[Records drawn from a dataset]
◆ ◆ ◆ ◆
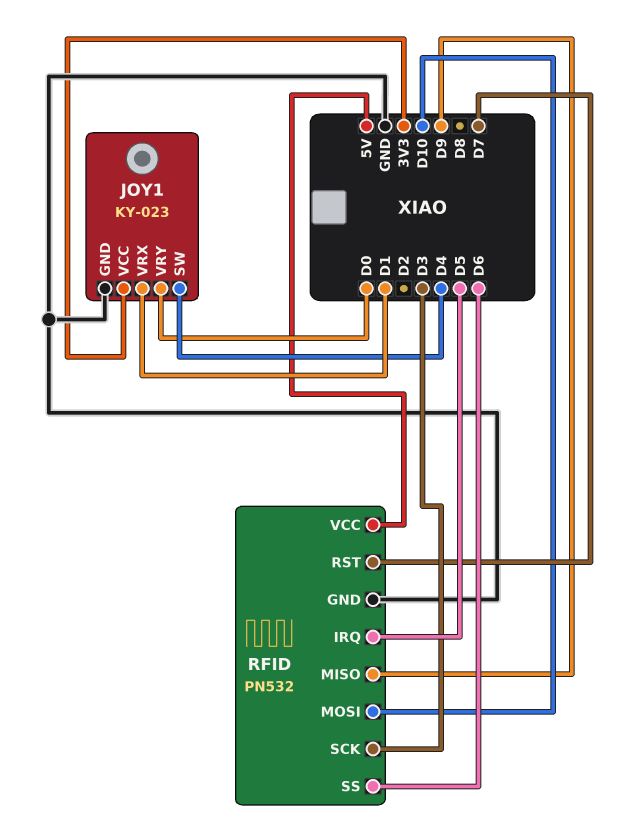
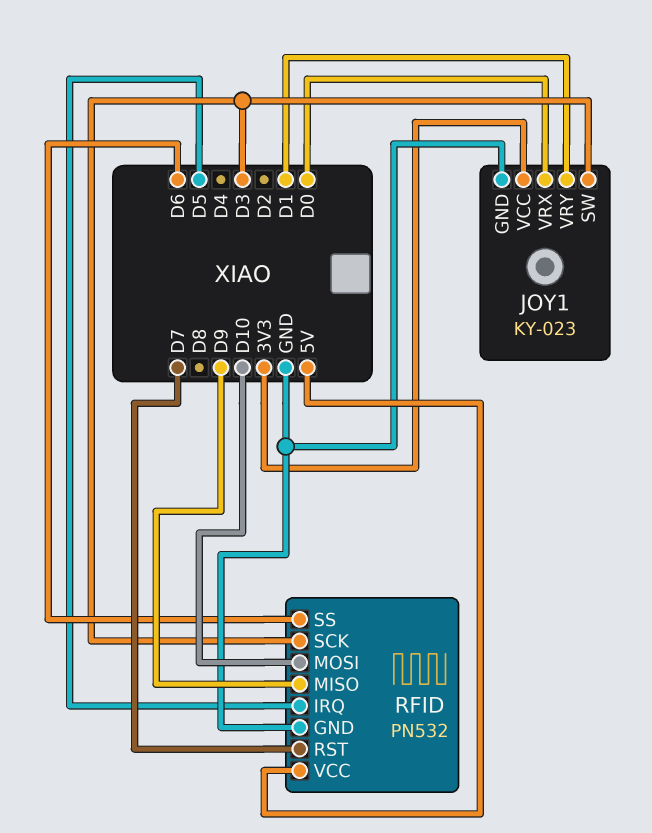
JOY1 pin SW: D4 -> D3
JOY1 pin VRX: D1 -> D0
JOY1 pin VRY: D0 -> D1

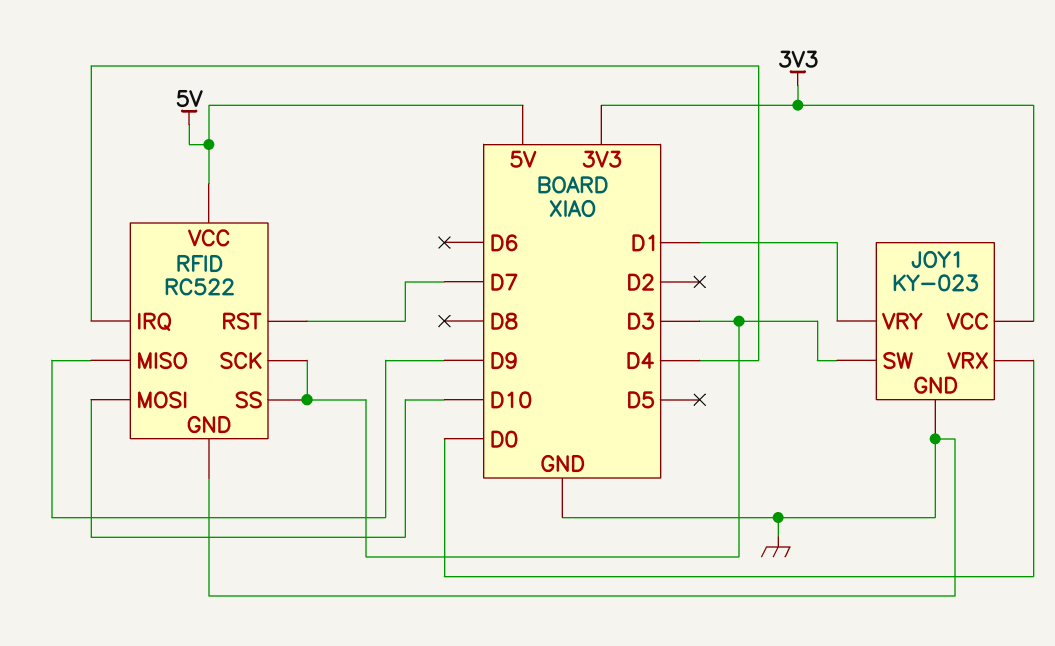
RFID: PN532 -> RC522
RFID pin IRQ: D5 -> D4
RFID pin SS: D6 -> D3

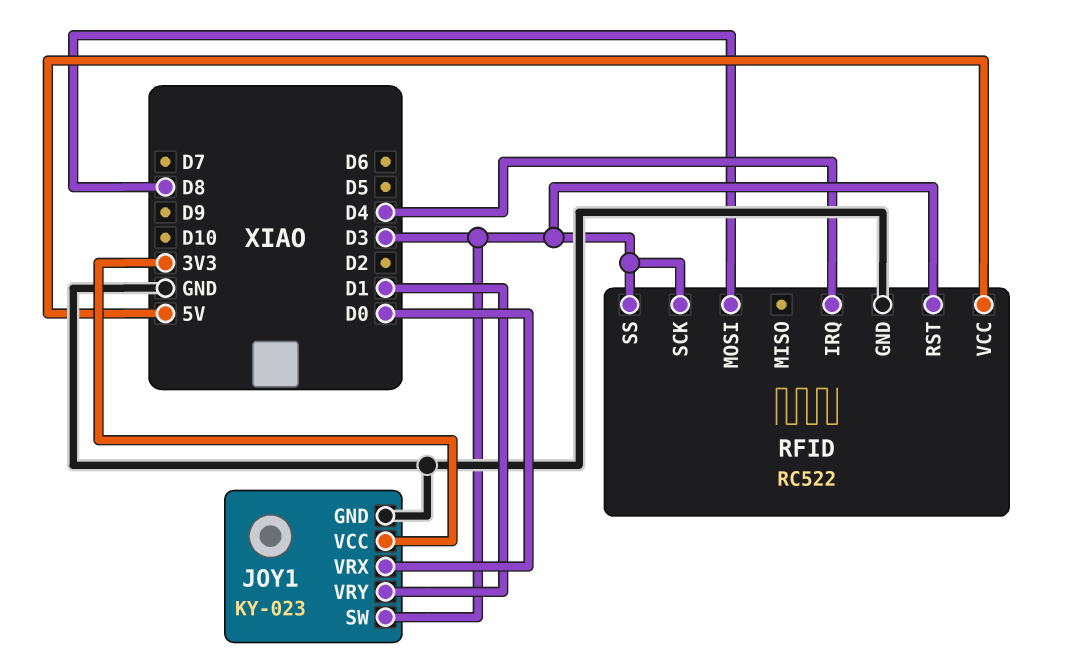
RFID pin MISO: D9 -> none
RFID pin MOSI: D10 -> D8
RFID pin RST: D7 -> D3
◆ ◆ ◆ ◆
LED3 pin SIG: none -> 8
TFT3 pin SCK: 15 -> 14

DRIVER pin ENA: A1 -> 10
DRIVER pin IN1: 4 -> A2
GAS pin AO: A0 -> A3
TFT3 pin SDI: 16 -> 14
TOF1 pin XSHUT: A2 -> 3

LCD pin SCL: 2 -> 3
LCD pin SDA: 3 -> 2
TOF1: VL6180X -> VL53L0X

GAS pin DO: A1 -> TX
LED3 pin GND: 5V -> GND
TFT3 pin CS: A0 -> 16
◆ ◆ ◆ ◆
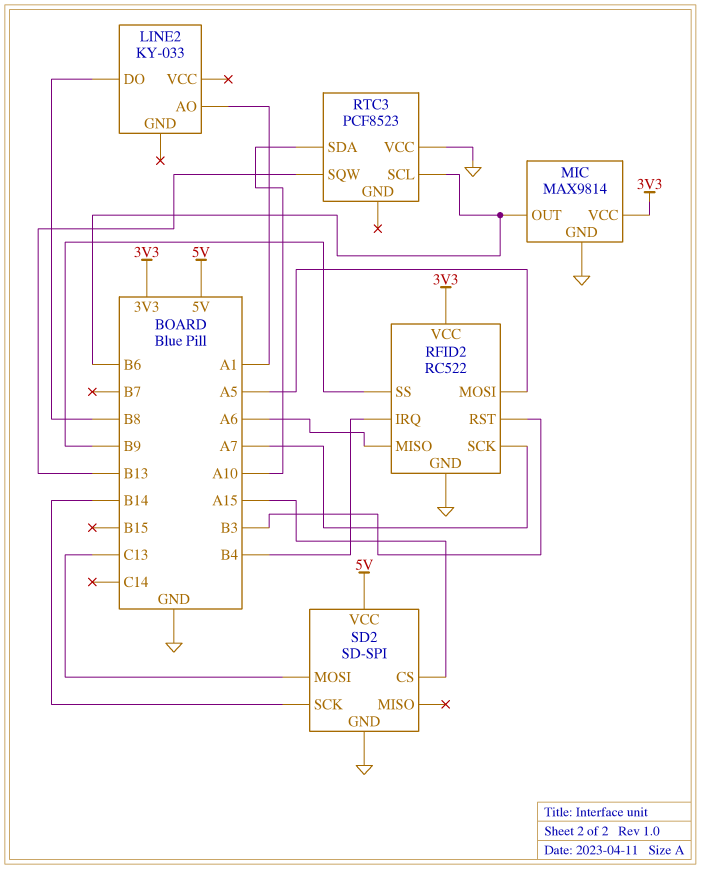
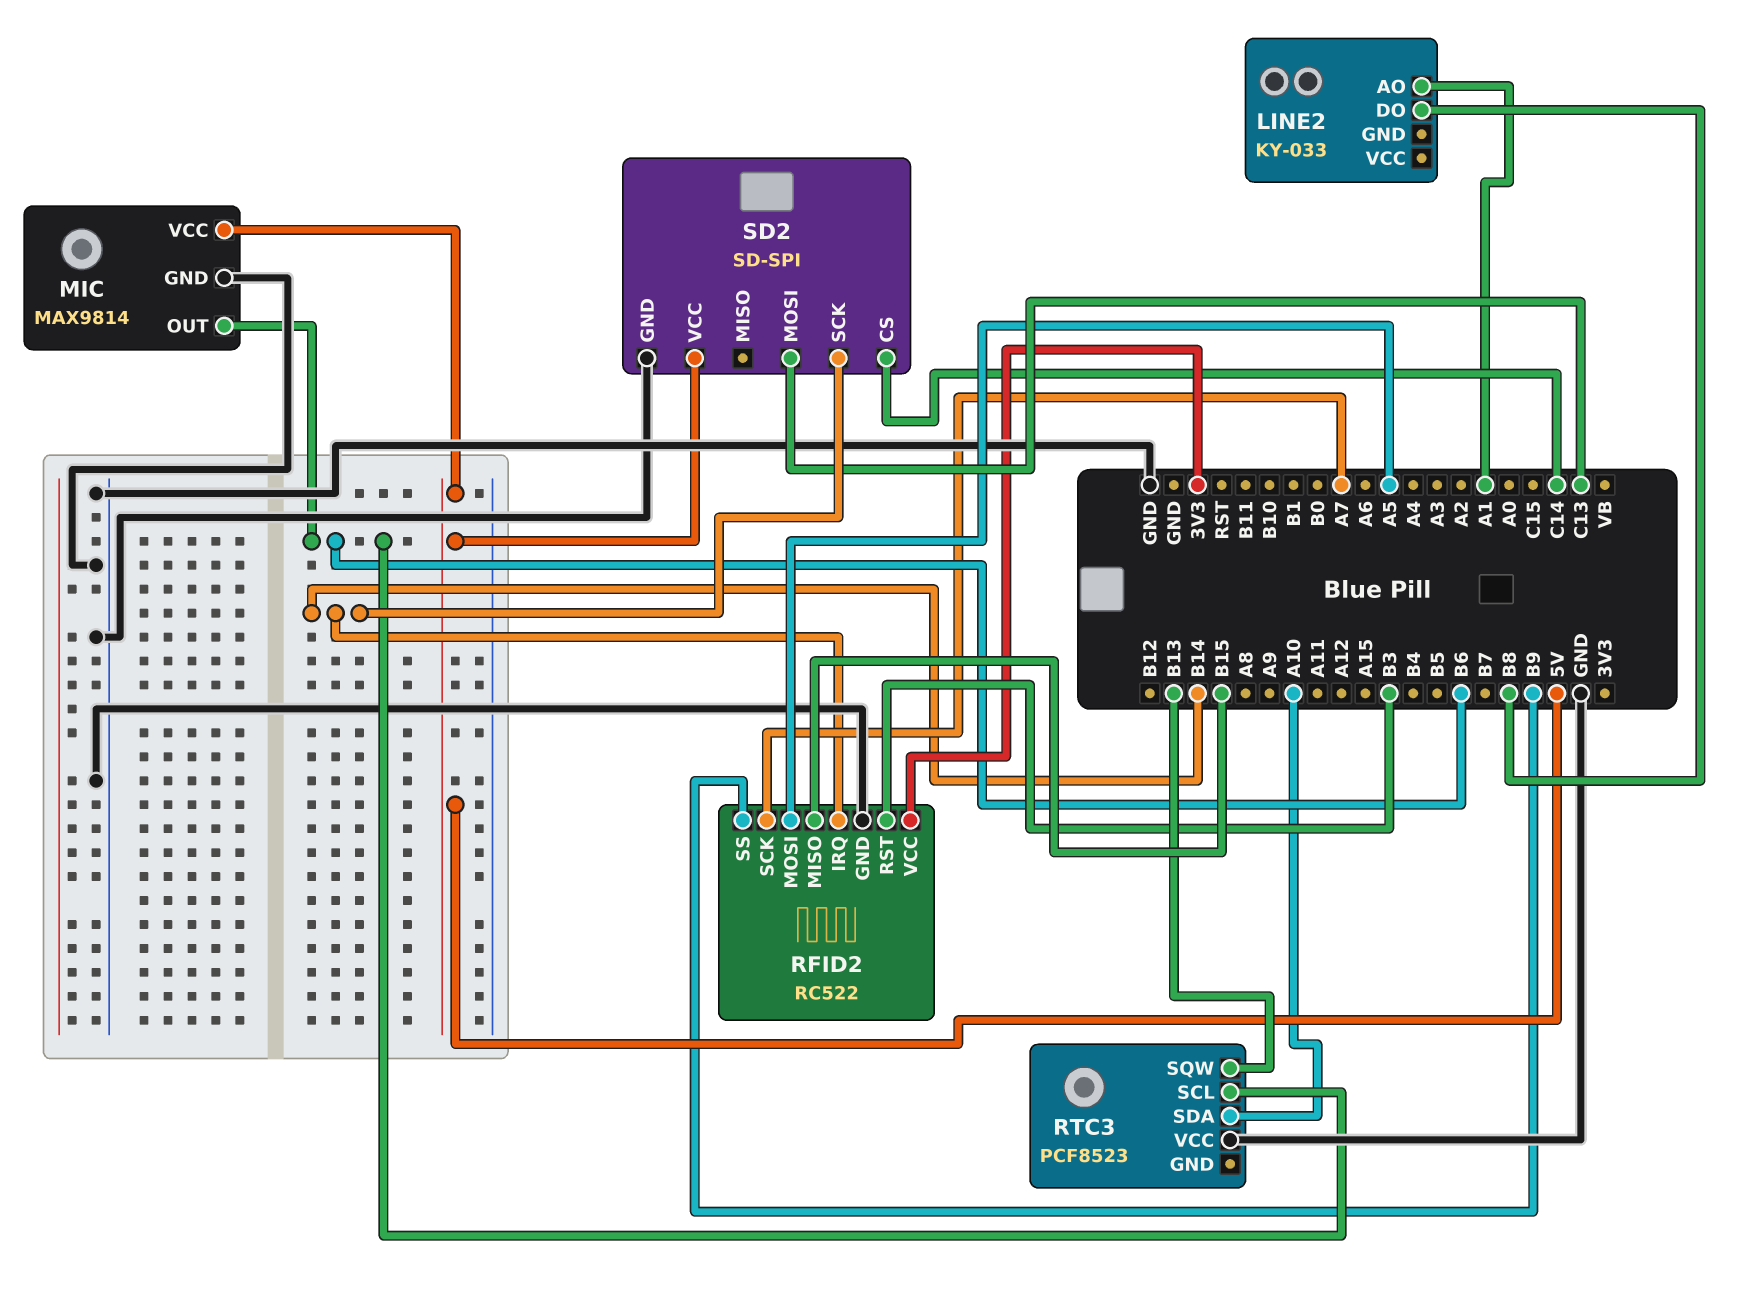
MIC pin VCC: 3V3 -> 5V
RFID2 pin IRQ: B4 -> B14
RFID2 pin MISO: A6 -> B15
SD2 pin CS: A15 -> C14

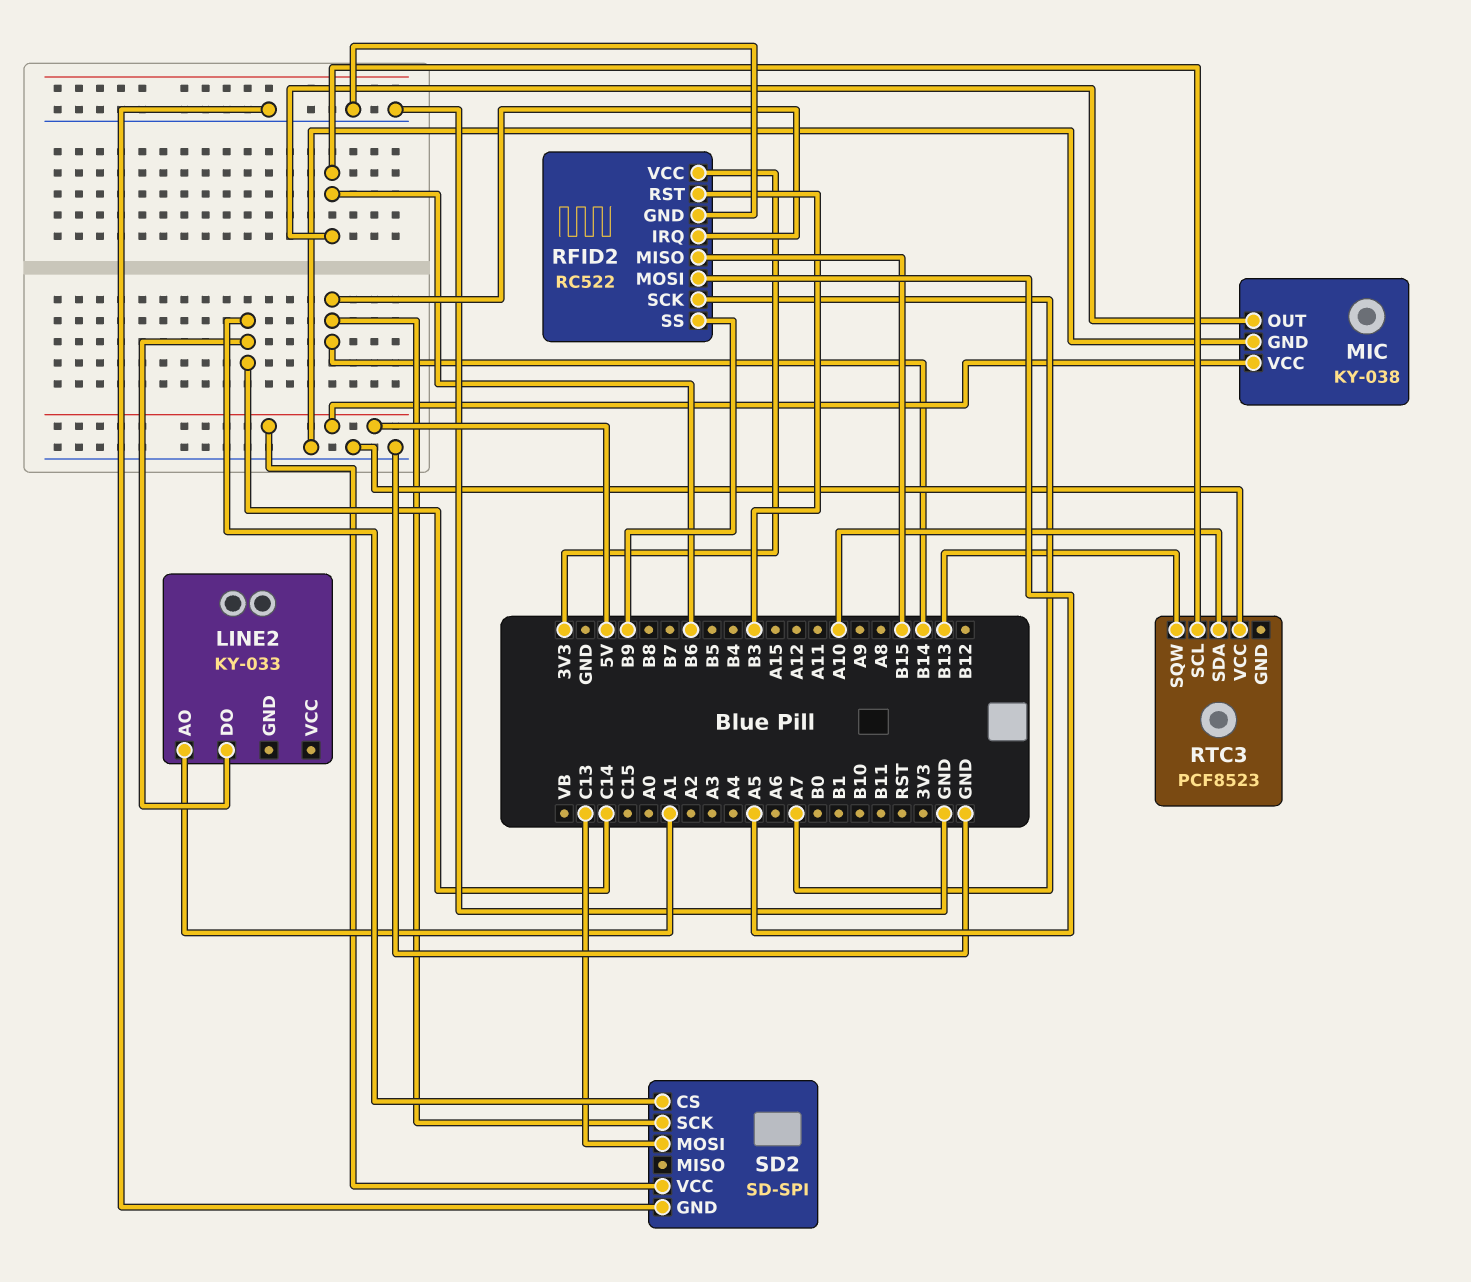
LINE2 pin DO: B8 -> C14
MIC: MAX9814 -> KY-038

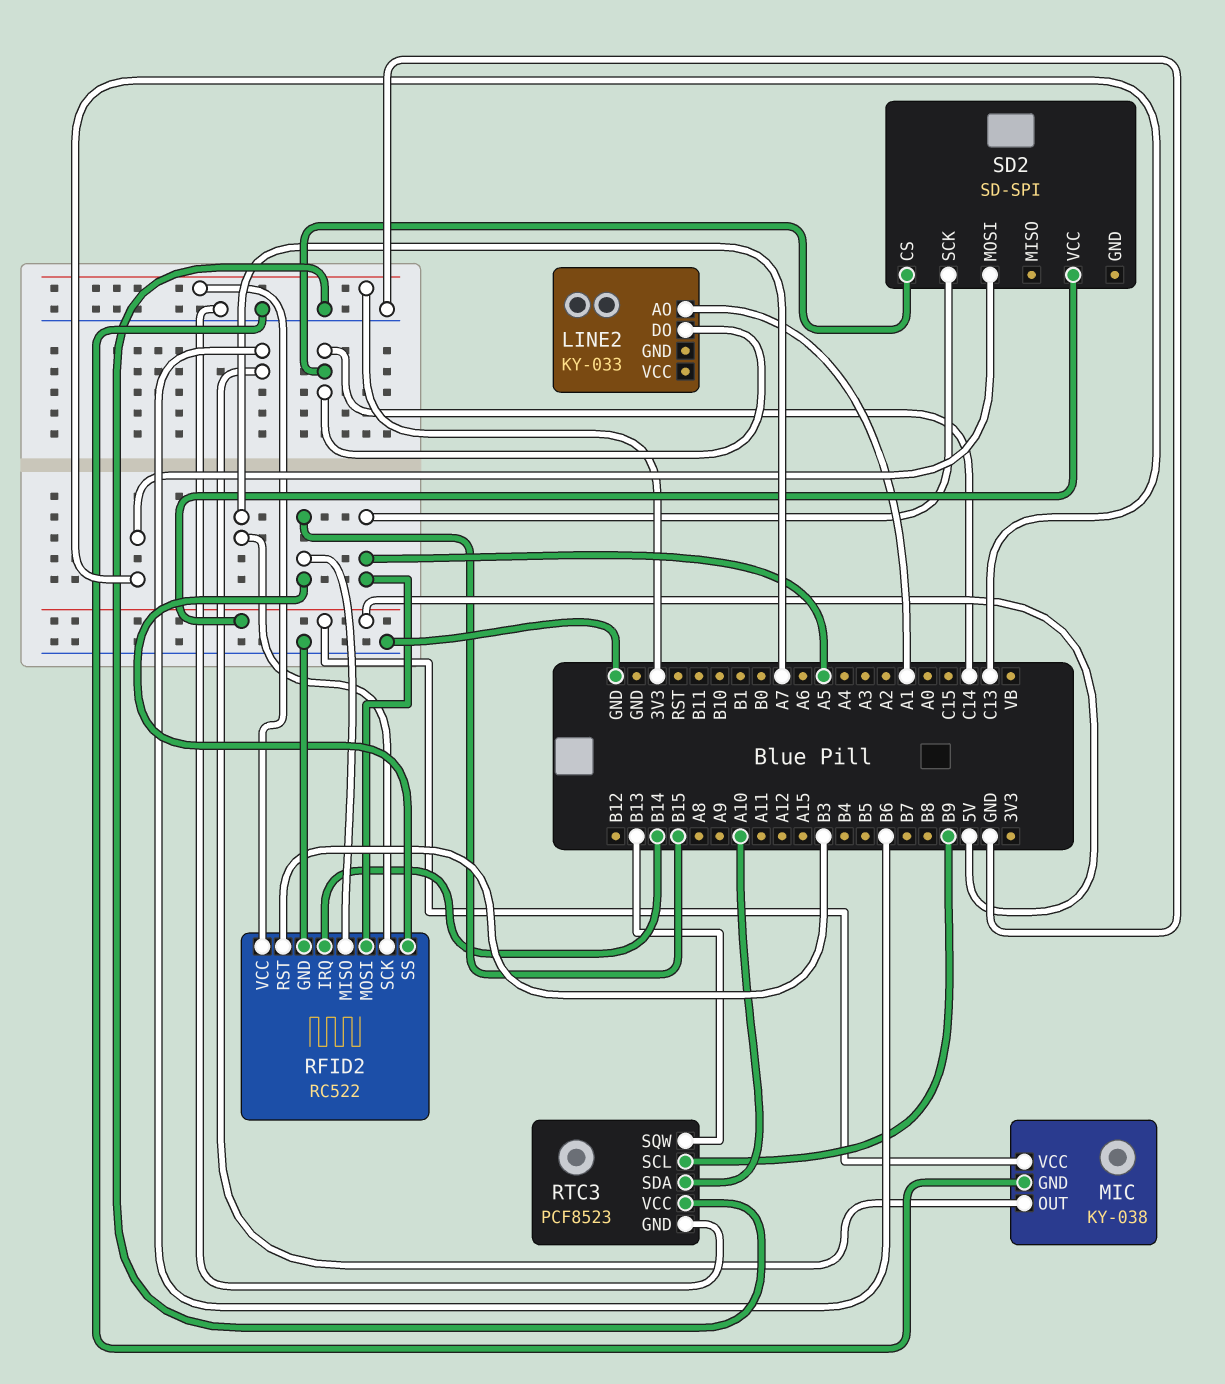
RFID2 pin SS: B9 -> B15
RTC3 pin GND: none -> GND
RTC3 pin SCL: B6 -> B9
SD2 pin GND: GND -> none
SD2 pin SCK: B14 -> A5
◆ ◆ ◆ ◆
◆ **What you are asked to do**
Copy the records above exactly, beginning at the line that contains "DRIVER pin ENA: A1 -> 10" and stopping after the line that contains "TFT3 pin CS: A0 -> 16".

◆ **Result of this task**
DRIVER pin ENA: A1 -> 10
DRIVER pin IN1: 4 -> A2
GAS pin AO: A0 -> A3
TFT3 pin SDI: 16 -> 14
TOF1 pin XSHUT: A2 -> 3

LCD pin SCL: 2 -> 3
LCD pin SDA: 3 -> 2
TOF1: VL6180X -> VL53L0X

GAS pin DO: A1 -> TX
LED3 pin GND: 5V -> GND
TFT3 pin CS: A0 -> 16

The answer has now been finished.